[Saved entries]
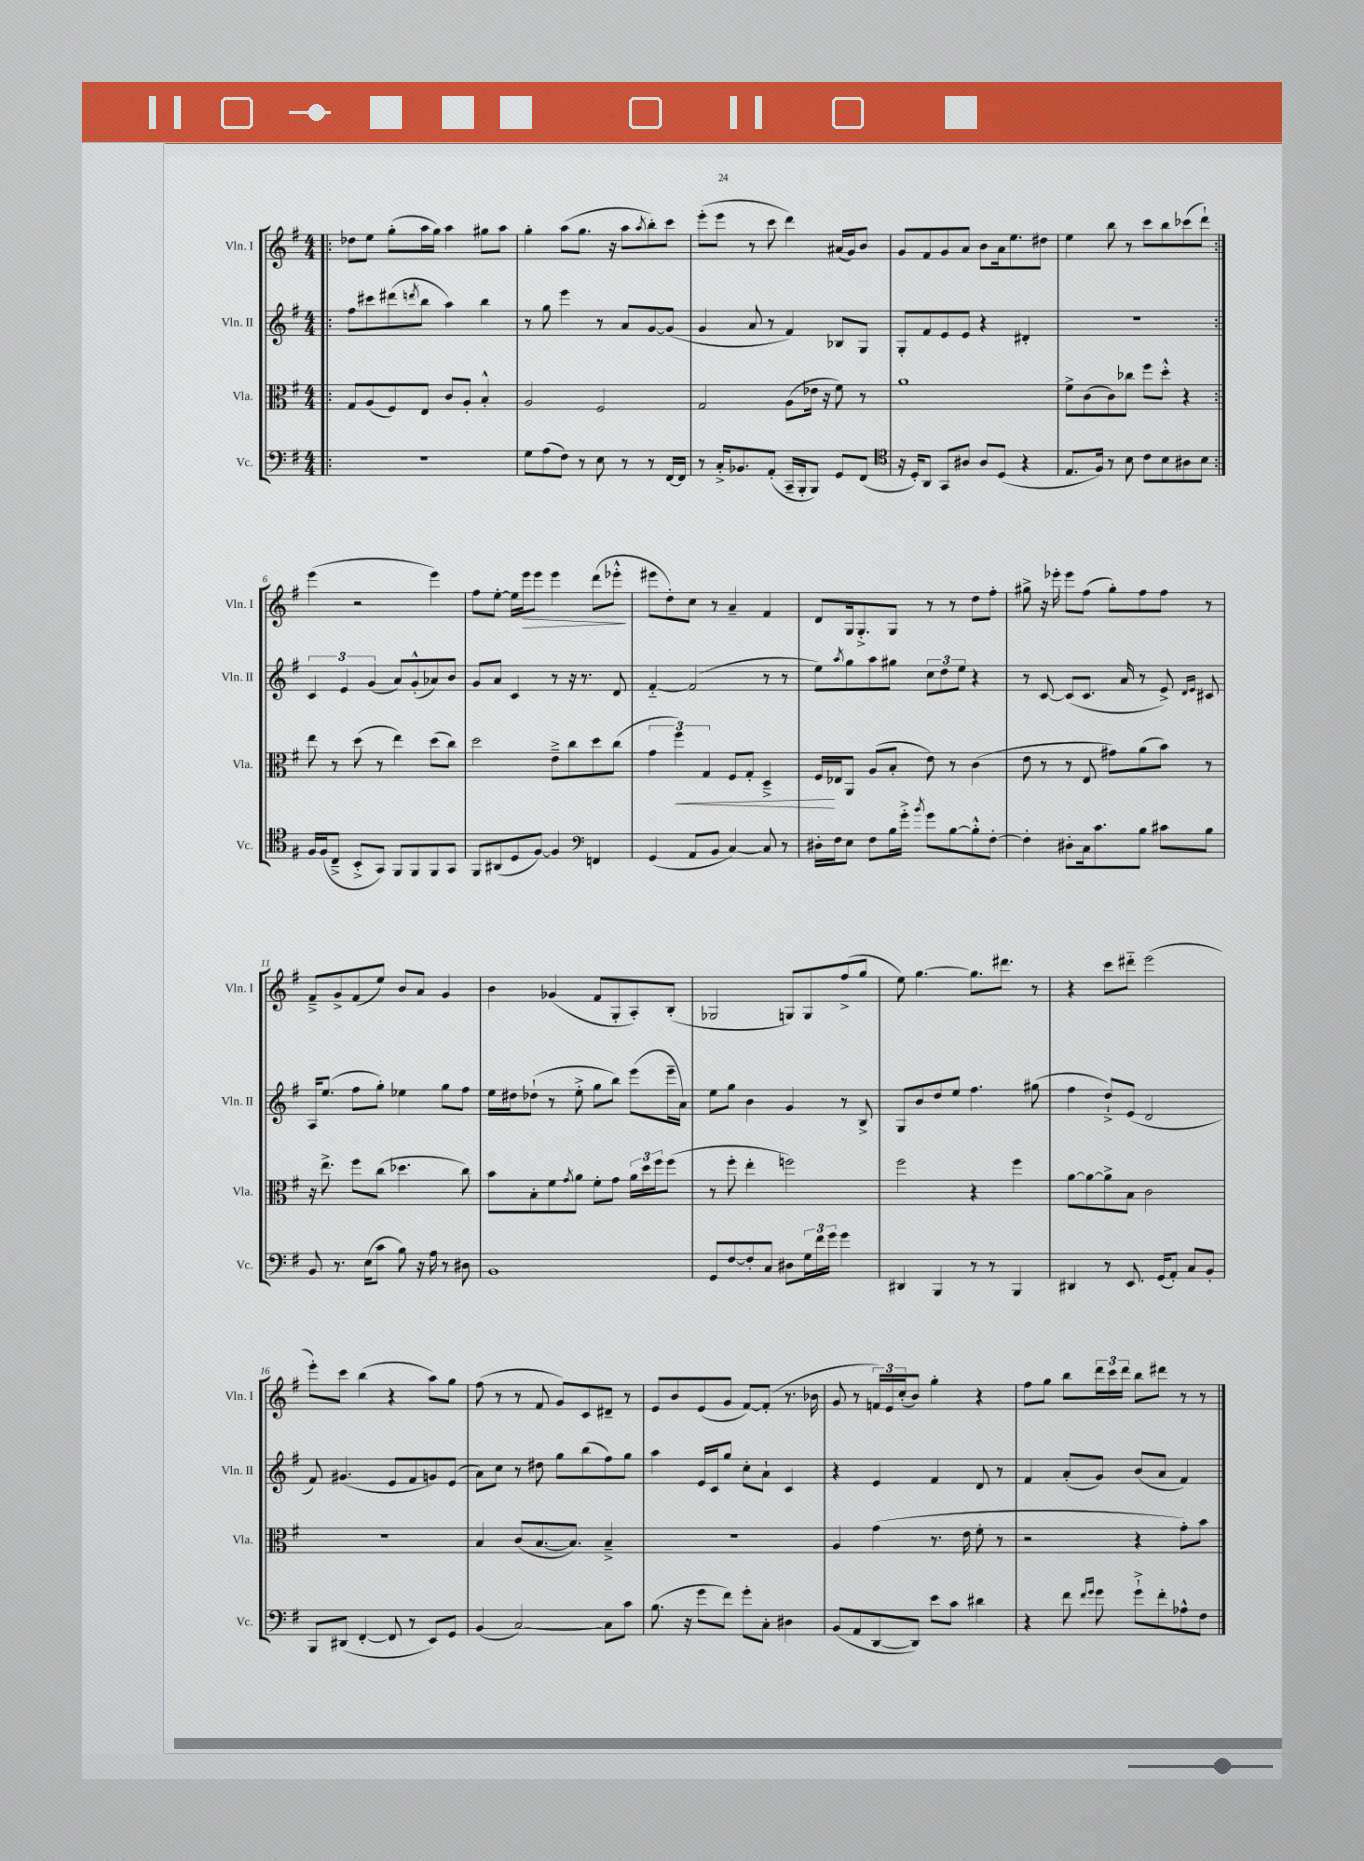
<<
\new StaffGroup <<
\new Staff = "s0" \with { instrumentName = "Vln. I" shortInstrumentName = "Vln. I" } {
    \clef treble \key g \major \numericTimeSignature \time 4/4
    \repeat volta 2 { \bar ".|:" des''8 e''8 g''8-.( a''16 g''16) a''4 gis''8 a''8 |
    g''4-. a''8( g''8. r16 a''8 \acciaccatura { a''8 } b''8-.) c'''8 |
    e'''8-.( e'''8 r8 c'''8 d'''4) ais'16( g'16) b'8 |
    g'8 fis'8 g'8 a'8 b'8 a'16 e''8. dis''8 |
    e''4 b''8 r8 c'''8 b''8 ces'''8( d'''8-!) | }
    e'''4( r2 e'''4) |
    fis''8 e''8~-. e''16 e'''16\> e'''8 e'''4 d'''8( ees'''8-.-^\! |
    eis'''8 d''8-.) c''8 r8 a'4-- fis'4 |
    d'8 g16 g8.-.-> g8 r8 r8 d''8 fis''8-. |
    gis''8-> r16 ees'''16-. ees'''8 fis''8( gis''8-.) fis''8 fis''8 r8 |
    fis'8---> g'8-> fis'8( e''8) b'8 a'8 g'4 |
    b'4 ges'4( fis'8 g8-. a8-.) b8-.( |
    ges2 g8) g8 fis''8->( g''8 |
    e''8) g''4.~ g''8. dis'''8. r8 |
    r4 c'''8 dis'''8-_ e'''2( |
    e'''8-.) c'''8 b''4( r4 a''8) g''8 |
    fis''8( r8 r8 fis'8 g'8) c'8 dis'8-- r8 |
    e'8 b'8 e'8( g'8 fis'8~) fis'8-.( r8. bes'16 |
    g'8 r8 \tuplet 3/2 { f'16) e'16 c''16-.( } b'8) g''4-. r4 |
    fis''8 g''8 b''8 \tuplet 3/2 { d'''16 c'''16 d'''16 } b''8 dis'''8 r8 r8 \bar "|." |
}
\new Staff = "s1" \with { instrumentName = "Vln. II" shortInstrumentName = "Vln. II" } {
    \clef treble \key g \major \numericTimeSignature \time 4/4
    \repeat volta 2 { \bar ".|:" fis''8 cis'''8 dis'''8( \acciaccatura { d'''8 } b''8 a''4) b''4 |
    r8 g''8 e'''4 r8 a'8 g'8~ g'8( |
    g'4 a'8 r8 fis'4) bes8 g8 |
    g8-. fis'8 e'8 e'8 r4 dis'4-. |
    R1 | }
    \tuplet 3/2 { c'4 e'4 g'4( } a'8) g'8-.-^( aes'8) b'8 |
    g'8 a'8 c'4 r8 r16 r8. d'8 |
    fis'4~-_ fis'2( r8 r8 |
    e''8) \acciaccatura { a''8 } g''8 a''8 gis''8 \tuplet 3/2 { c''8 d''8 e''8 } r4 |
    r8 c'8~ c'8( c'8. a'16 r8 e'8->) \grace { d'16 e'16 } cis'8 |
    a16 e''8.( fis''8 g''8-.) ees''4 g''8 fis''8 |
    e''16 dis''16 des''8-!( r8 e''8-.-> g''8 b''8) e'''8( e'''16-- a'16) |
    e''8 g''8 b'4 g'4 r8 b8-> |
    g8 b'8 d''8 e''8 fis''4. gis''8( |
    fis''4 d''8-!->) e'8( d'2 |
    fis'8) gis'4.( e'8 fis'8 g'8) e'8( |
    a'8) c''8 r8 dis''8 g''8 b''8( fis''8) g''8 |
    a''4 e'16 c'16 g''8 c''8-. a'8-! c'4 |
    r4 e'4 fis'4 d'8 r8 |
    fis'4 a'8-.( g'8) b'8( a'8 fis'4) \bar "|." |
}
\new Staff = "s2" \with { instrumentName = "Vla." shortInstrumentName = "Vla." } {
    \clef alto \key g \major \numericTimeSignature \time 4/4
    \repeat volta 2 { \bar ".|:" g8 a8( fis8) e8 c'8 a8-. b4-.-^ |
    a2 fis2 |
    g2 a8( ees'16 r16 fis'8) r8 |
    a'1 |
    fis'8-> c'8( c'8) ces''8 fis''8 d''8-.-^ r4 | }
    e''8 r8 d''8( r8 e''4) d''8( c''8) |
    d''2 e'8---> c''8 d''8 c''8( |
    \tuplet 3/2 { g'4 fis''4\<) g4 } fis8 g8-. d4---> |
    fis16\! ees16 a,8 a8( b8-. e'8) r8 c'4( |
    e'8 r8 r8 e8 gis'8) a'8( b'8) r8 |
    r16 e''8.-> fis''8 c''8( des''4. c''8) |
    b'8 b8-. fis'8 \acciaccatura { g'8 } a'8 fis'8-. g'8 \tuplet 3/2 { a'16 d''16 fis''16 } fis''8( |
    r8 fis''8-. e''4-. f''2) |
    fis''2 r4 fis''4 |
    a'8~ a'8~ a'8-> b8 c'2 |
    R1 |
    b4 c'8( b8.~ b8.) b4---> |
    R1 |
    a4 g'4( r8. e'16 fis'8-. r8 |
    r2 r4 g'8-.) b'8 \bar "|." |
}
\new Staff = "s3" \with { instrumentName = "Vc." shortInstrumentName = "Vc." } {
    \clef bass \key g \major \numericTimeSignature \time 4/4
    \repeat volta 2 { \bar ".|:" R1 |
    g8 a8( fis8) r8 e8 r8 r8 fis,16~ fis,16 |
    r8 c16-.-> bes,8. a,8-.( c,16-- b,,16-. b,,8) g,8 fis,8( |
    \clef tenor r16 d16-.) a,8 g,8 ais8 ais8 d8( r4 |
    e8. fis16) r8 b8 c'8 b8 ais8 b8 | }
    fis16 fis16( c8---> b,8-.-> g,8) fis,8 fis,8 fis,8 g,8 |
    fis,8 ais,8( d8 fis8~) fis4 \clef bass f,4 |
    g,4( a,8 b,8 c4~) c8 r8 |
    dis16-. fis16 e8 fis8 b16 g'16-.-> \acciaccatura { b'8 } g'8 b8~ b8-.-^ fis8~-. |
    fis4-. dis8-. c16 c'8. b8 cis'8 b8 |
    b,8 r8. e16( c'8 b8) r16 a16 r8 dis8 |
    b,1 |
    g,8 fis8~ fis8-. c8 dis8 \tuplet 3/2 { g16 fis'16 g'16 } g'4 |
    dis,4 b,,4 r8 r8 b,,4 |
    dis,4 r8 e,8. g,16( a,8-.) c8 b,8-. |
    b,,8 dis,8( fis,4~-. fis,8 r8 e,8) g,8 |
    b,4( c2~) c8 c'8 |
    b8.( r16 g'8 fis'8) g'8-. c8-. dis4 |
    b,8( a,8 d,8~ d,8) e'8 c'8 dis'4 |
    r4 fis'8 \grace { fis'16 g'16 } g'8 g'8-!-> fis'8-. aes8-^ fis8 \bar "|." |
}
>>
>>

Task details:
Rewrite the data above, replacing "acciaccatura" with "appoggiatura" and leaving all other text unchanged. Omit the pictures from your answer.

Response to this exercise:
<<
\new StaffGroup <<
\new Staff = "s0" \with { instrumentName = "Vln. I" shortInstrumentName = "Vln. I" } {
    \clef treble \key g \major \numericTimeSignature \time 4/4
    \repeat volta 2 { \bar ".|:" des''8 e''8 g''8-.( a''16 g''16) a''4 gis''8 a''8 |
    g''4-. a''8( g''8. r16 a''8 \appoggiatura { a''8 } b''8-.) c'''8 |
    e'''8-.( e'''8 r8 c'''8 d'''4) ais'16( g'16) b'8 |
    g'8 fis'8 g'8 a'8 b'8 a'16 e''8. dis''8 |
    e''4 b''8 r8 c'''8 b''8 ces'''8( d'''8-!) | }
    e'''4( r2 e'''4) |
    fis''8 e''8~-. e''16 e'''16\> e'''8 e'''4 d'''8( ees'''8-.-^\! |
    eis'''8 d''8-.) c''8 r8 a'4-- fis'4 |
    d'8 g16 g8.-.-> g8 r8 r8 d''8 fis''8-. |
    gis''8-> r16 ees'''16-. ees'''8 fis''8( gis''8-.) fis''8 fis''8 r8 |
    fis'8---> g'8-> fis'8( e''8) b'8 a'8 g'4 |
    b'4 ges'4( fis'8 g8-. a8-.) b8-.( |
    ges2 g8) g8 fis''8->( g''8 |
    e''8) g''4.~ g''8. dis'''8. r8 |
    r4 c'''8 dis'''8-_ e'''2( |
    e'''8-.) c'''8 b''4( r4 a''8) g''8 |
    fis''8( r8 r8 fis'8 g'8) c'8 dis'8-- r8 |
    e'8 b'8 e'8( g'8 fis'8~) fis'8-.( r8. bes'16 |
    g'8 r8 \tuplet 3/2 { f'16) e'16 c''16-.( } b'8) g''4-. r4 |
    fis''8 g''8 b''8 \tuplet 3/2 { d'''16 c'''16 d'''16 } b''8 dis'''8 r8 r8 \bar "|." |
}
\new Staff = "s1" \with { instrumentName = "Vln. II" shortInstrumentName = "Vln. II" } {
    \clef treble \key g \major \numericTimeSignature \time 4/4
    \repeat volta 2 { \bar ".|:" fis''8 cis'''8 dis'''8( \appoggiatura { d'''8 } b''8 a''4) b''4 |
    r8 g''8 e'''4 r8 a'8 g'8~ g'8( |
    g'4 a'8 r8 fis'4) bes8 g8 |
    g8-. fis'8 e'8 e'8 r4 dis'4-. |
    R1 | }
    \tuplet 3/2 { c'4 e'4 g'4( } a'8) g'8-.-^( aes'8) b'8 |
    g'8 a'8 c'4 r8 r16 r8. d'8 |
    fis'4~-_ fis'2( r8 r8 |
    e''8) \appoggiatura { a''8 } g''8 a''8 gis''8 \tuplet 3/2 { c''8 d''8 e''8 } r4 |
    r8 c'8~ c'8( c'8. a'16 r8 e'8->) \grace { d'16 e'16 } cis'8 |
    a16 e''8.( fis''8 g''8-.) ees''4 g''8 fis''8 |
    e''16 dis''16 des''8-!( r8 e''8-.-> g''8 b''8) e'''8( e'''16-- a'16) |
    e''8 g''8 b'4 g'4 r8 b8-> |
    g8 b'8 d''8 e''8 fis''4. gis''8( |
    fis''4 d''8-!->) e'8( d'2 |
    fis'8) gis'4.( e'8 fis'8 g'8) e'8( |
    a'8) c''8 r8 dis''8 g''8 b''8( fis''8) g''8 |
    a''4 e'16 c'16 g''8 c''8-. a'8-! c'4 |
    r4 e'4 fis'4 d'8 r8 |
    fis'4 a'8-.( g'8) b'8( a'8 fis'4) \bar "|." |
}
\new Staff = "s2" \with { instrumentName = "Vla." shortInstrumentName = "Vla." } {
    \clef alto \key g \major \numericTimeSignature \time 4/4
    \repeat volta 2 { \bar ".|:" g8 a8( fis8) e8 c'8 a8-. b4-.-^ |
    a2 fis2 |
    g2 a8( ees'16 r16 fis'8) r8 |
    a'1 |
    fis'8-> c'8( c'8) ces''8 fis''8 d''8-.-^ r4 | }
    e''8 r8 d''8( r8 e''4) d''8( c''8) |
    d''2 e'8---> c''8 d''8 c''8( |
    \tuplet 3/2 { g'4 fis''4\<) g4 } fis8 g8-. d4---> |
    fis16\! ees16 a,8 a8( b8-. e'8) r8 c'4( |
    e'8 r8 r8 e8 gis'8) a'8( b'8) r8 |
    r16 e''8.-> fis''8 c''8( des''4. c''8) |
    b'8 b8-. fis'8 \appoggiatura { g'8 } a'8 fis'8-. g'8 \tuplet 3/2 { a'16 d''16 fis''16 } fis''8( |
    r8 fis''8-. e''4-. f''2) |
    fis''2 r4 fis''4 |
    a'8~ a'8~ a'8-> b8 c'2 |
    R1 |
    b4 c'8( b8.~ b8.) b4---> |
    R1 |
    a4 g'4( r8. e'16 fis'8-. r8 |
    r2 r4 g'8-.) b'8 \bar "|." |
}
\new Staff = "s3" \with { instrumentName = "Vc." shortInstrumentName = "Vc." } {
    \clef bass \key g \major \numericTimeSignature \time 4/4
    \repeat volta 2 { \bar ".|:" R1 |
    g8 a8( fis8) r8 e8 r8 r8 fis,16~ fis,16 |
    r8 c16-.-> bes,8. a,8-.( c,16-- b,,16-. b,,8) g,8 fis,8( |
    \clef tenor r16 d16-.) a,8 g,8 ais8 ais8 d8( r4 |
    e8. fis16) r8 b8 c'8 b8 ais8 b8 | }
    fis16 fis16( c8---> b,8-.-> g,8) fis,8 fis,8 fis,8 g,8 |
    fis,8 ais,8( d8 fis8~) fis4 \clef bass f,4 |
    g,4( a,8 b,8 c4~) c8 r8 |
    dis16-. fis16 e8 fis8 b16 g'16-.-> \appoggiatura { b'8 } g'8 b8~ b8-.-^ fis8~-. |
    fis4-. dis8-. c16 c'8. b8 cis'8 b8 |
    b,8 r8. e16( c'8 b8) r16 a16 r8 dis8 |
    b,1 |
    g,8 fis8~ fis8-. c8 dis8 \tuplet 3/2 { g16 fis'16 g'16 } g'4 |
    dis,4 b,,4 r8 r8 b,,4 |
    dis,4 r8 e,8. g,16( a,8-.) c8 b,8-. |
    b,,8 dis,8( fis,4~-. fis,8 r8 e,8) g,8 |
    b,4( c2~) c8 c'8 |
    b8.( r16 g'8 fis'8) g'8-. c8-. dis4 |
    b,8( a,8 d,8~ d,8) e'8 c'8 dis'4 |
    r4 fis'8 \grace { fis'16 g'16 } g'8 g'8-!-> fis'8-. aes8-^ fis8 \bar "|." |
}
>>
>>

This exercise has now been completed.